WORK ORDER: Below is some data. Retype exactly the lines starting at the one with "C2: 470nF (5V, CS) -> 470nF (5V, GND)" and ending at the one with "U1: PIC12F675 -> PIC12F1840".

DATA:

────────────────────────────────────────

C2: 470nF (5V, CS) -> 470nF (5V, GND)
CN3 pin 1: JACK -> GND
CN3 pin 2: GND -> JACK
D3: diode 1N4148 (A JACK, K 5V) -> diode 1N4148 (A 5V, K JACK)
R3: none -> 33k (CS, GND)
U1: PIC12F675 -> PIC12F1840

────────────────────────────────────────

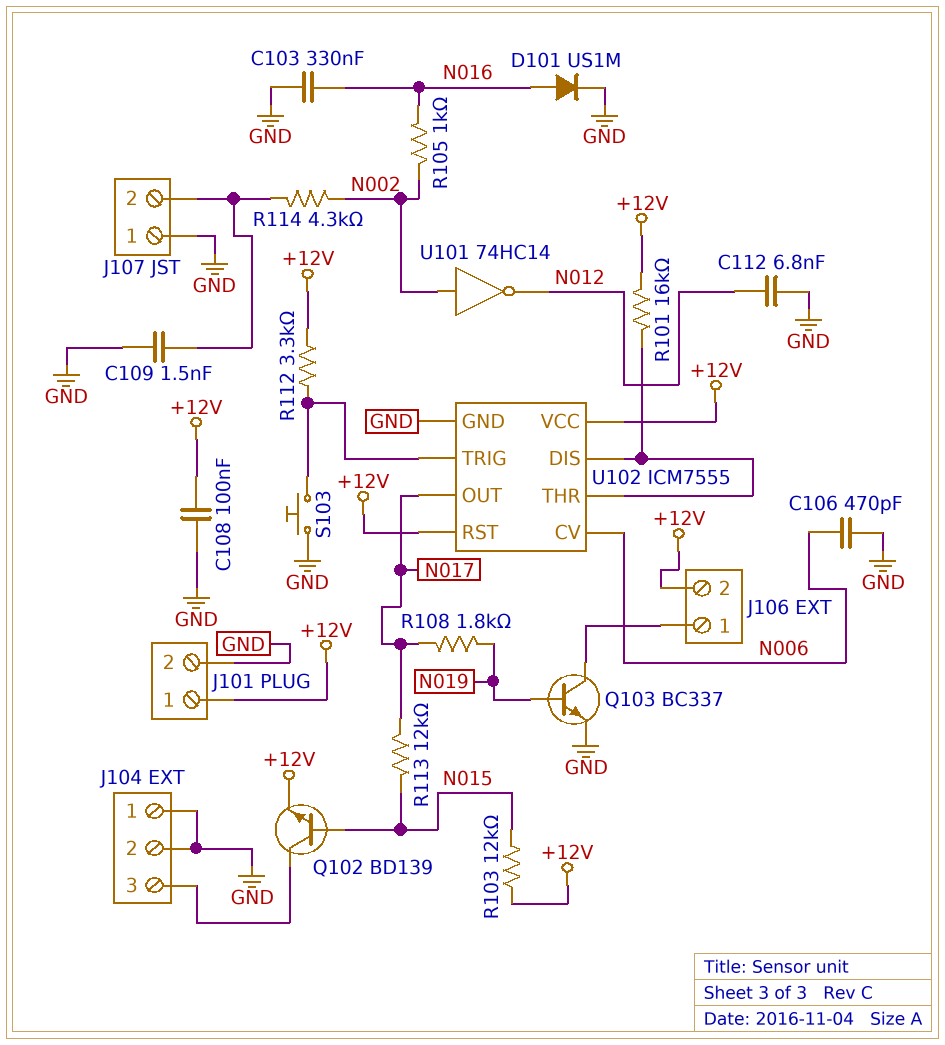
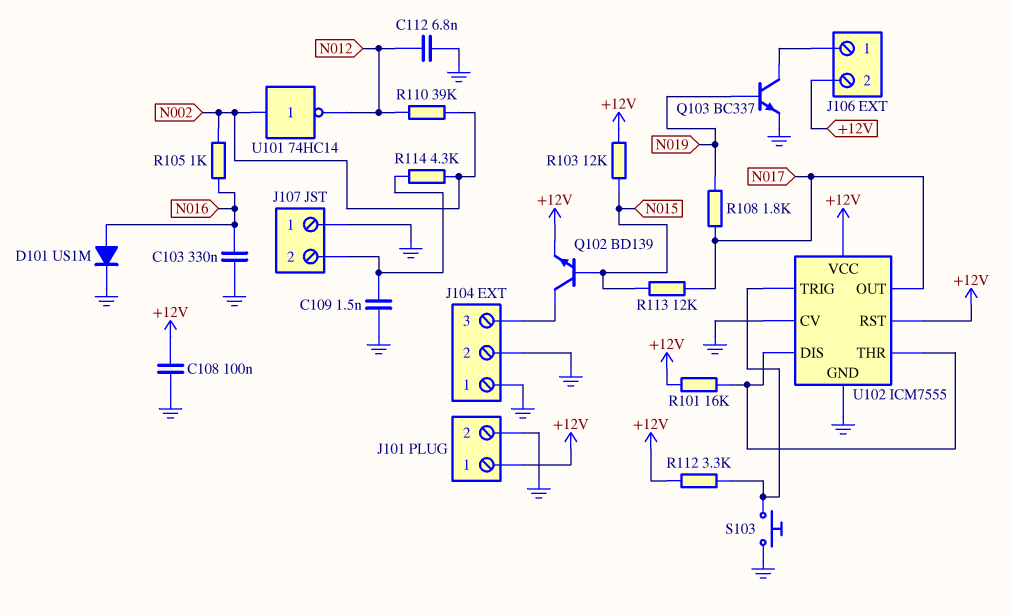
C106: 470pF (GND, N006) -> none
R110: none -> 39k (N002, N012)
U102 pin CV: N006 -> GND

────────────────────────────────────────

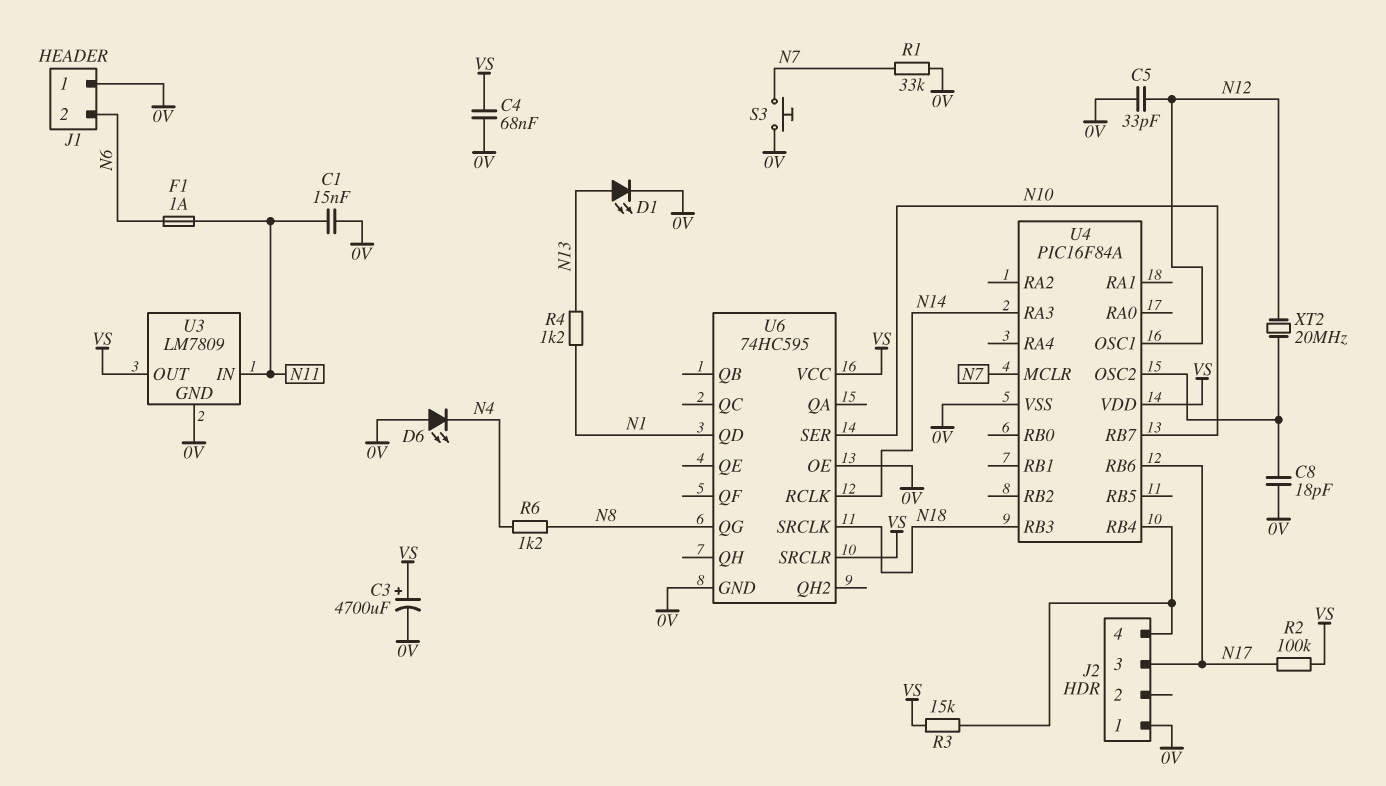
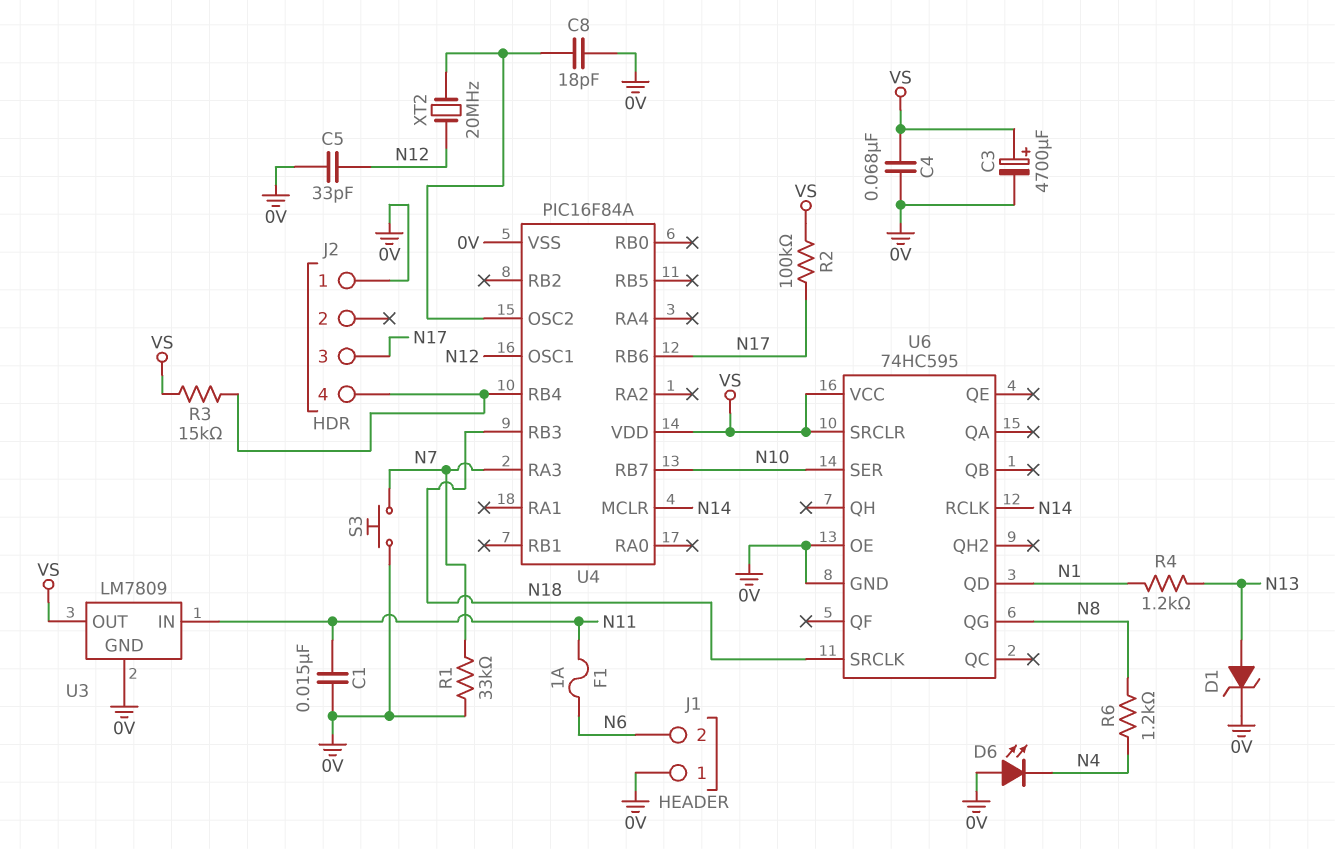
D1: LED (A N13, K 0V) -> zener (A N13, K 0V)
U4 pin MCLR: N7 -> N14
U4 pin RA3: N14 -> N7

────────────────────────────────────────

ANSWER BOX:
C2: 470nF (5V, CS) -> 470nF (5V, GND)
CN3 pin 1: JACK -> GND
CN3 pin 2: GND -> JACK
D3: diode 1N4148 (A JACK, K 5V) -> diode 1N4148 (A 5V, K JACK)
R3: none -> 33k (CS, GND)
U1: PIC12F675 -> PIC12F1840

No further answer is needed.